ABOUT THIS EXERCISE
With the line containing "D1: LED yellow" as the starting point, output the remaining lines of the data exactly as they are, through the last.

========

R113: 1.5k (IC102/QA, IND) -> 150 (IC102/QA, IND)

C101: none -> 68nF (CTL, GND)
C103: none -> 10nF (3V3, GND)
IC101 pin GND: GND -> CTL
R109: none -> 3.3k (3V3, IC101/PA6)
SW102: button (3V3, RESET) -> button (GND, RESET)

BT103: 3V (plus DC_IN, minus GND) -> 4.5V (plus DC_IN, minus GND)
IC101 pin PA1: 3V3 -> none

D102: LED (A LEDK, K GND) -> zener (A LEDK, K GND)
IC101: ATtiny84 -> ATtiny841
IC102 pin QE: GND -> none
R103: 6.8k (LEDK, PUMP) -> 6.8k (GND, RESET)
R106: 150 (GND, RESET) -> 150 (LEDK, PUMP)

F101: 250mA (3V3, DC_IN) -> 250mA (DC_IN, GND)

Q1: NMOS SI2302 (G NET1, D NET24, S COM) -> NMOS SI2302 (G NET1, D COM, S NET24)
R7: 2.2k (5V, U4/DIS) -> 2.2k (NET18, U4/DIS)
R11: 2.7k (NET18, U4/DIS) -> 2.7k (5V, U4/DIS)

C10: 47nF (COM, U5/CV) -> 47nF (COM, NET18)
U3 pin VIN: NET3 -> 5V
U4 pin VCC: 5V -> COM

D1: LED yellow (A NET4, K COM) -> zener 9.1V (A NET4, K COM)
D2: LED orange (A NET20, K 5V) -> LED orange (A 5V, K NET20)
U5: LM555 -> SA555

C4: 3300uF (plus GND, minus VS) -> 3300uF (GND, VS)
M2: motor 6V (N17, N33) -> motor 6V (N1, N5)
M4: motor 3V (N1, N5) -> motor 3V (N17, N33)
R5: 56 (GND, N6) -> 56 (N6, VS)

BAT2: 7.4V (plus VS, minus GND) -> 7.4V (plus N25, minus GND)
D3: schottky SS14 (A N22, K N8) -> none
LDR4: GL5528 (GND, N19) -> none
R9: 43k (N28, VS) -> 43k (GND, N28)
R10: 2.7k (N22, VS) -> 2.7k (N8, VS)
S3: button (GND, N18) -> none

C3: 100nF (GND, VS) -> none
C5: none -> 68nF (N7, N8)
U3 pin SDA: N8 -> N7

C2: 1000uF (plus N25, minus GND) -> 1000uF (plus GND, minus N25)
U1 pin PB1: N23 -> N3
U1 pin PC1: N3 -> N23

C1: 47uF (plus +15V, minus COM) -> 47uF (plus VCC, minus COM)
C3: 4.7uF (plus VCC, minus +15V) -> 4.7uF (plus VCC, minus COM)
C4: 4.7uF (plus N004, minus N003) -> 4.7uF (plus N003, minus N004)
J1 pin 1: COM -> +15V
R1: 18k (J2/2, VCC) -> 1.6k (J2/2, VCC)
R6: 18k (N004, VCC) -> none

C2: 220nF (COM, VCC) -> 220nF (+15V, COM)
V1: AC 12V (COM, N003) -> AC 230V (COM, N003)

========

RESPONSE TO THIS TASK
D1: LED yellow (A NET4, K COM) -> zener 9.1V (A NET4, K COM)
D2: LED orange (A NET20, K 5V) -> LED orange (A 5V, K NET20)
U5: LM555 -> SA555

C4: 3300uF (plus GND, minus VS) -> 3300uF (GND, VS)
M2: motor 6V (N17, N33) -> motor 6V (N1, N5)
M4: motor 3V (N1, N5) -> motor 3V (N17, N33)
R5: 56 (GND, N6) -> 56 (N6, VS)

BAT2: 7.4V (plus VS, minus GND) -> 7.4V (plus N25, minus GND)
D3: schottky SS14 (A N22, K N8) -> none
LDR4: GL5528 (GND, N19) -> none
R9: 43k (N28, VS) -> 43k (GND, N28)
R10: 2.7k (N22, VS) -> 2.7k (N8, VS)
S3: button (GND, N18) -> none

C3: 100nF (GND, VS) -> none
C5: none -> 68nF (N7, N8)
U3 pin SDA: N8 -> N7

C2: 1000uF (plus N25, minus GND) -> 1000uF (plus GND, minus N25)
U1 pin PB1: N23 -> N3
U1 pin PC1: N3 -> N23

C1: 47uF (plus +15V, minus COM) -> 47uF (plus VCC, minus COM)
C3: 4.7uF (plus VCC, minus +15V) -> 4.7uF (plus VCC, minus COM)
C4: 4.7uF (plus N004, minus N003) -> 4.7uF (plus N003, minus N004)
J1 pin 1: COM -> +15V
R1: 18k (J2/2, VCC) -> 1.6k (J2/2, VCC)
R6: 18k (N004, VCC) -> none

C2: 220nF (COM, VCC) -> 220nF (+15V, COM)
V1: AC 12V (COM, N003) -> AC 230V (COM, N003)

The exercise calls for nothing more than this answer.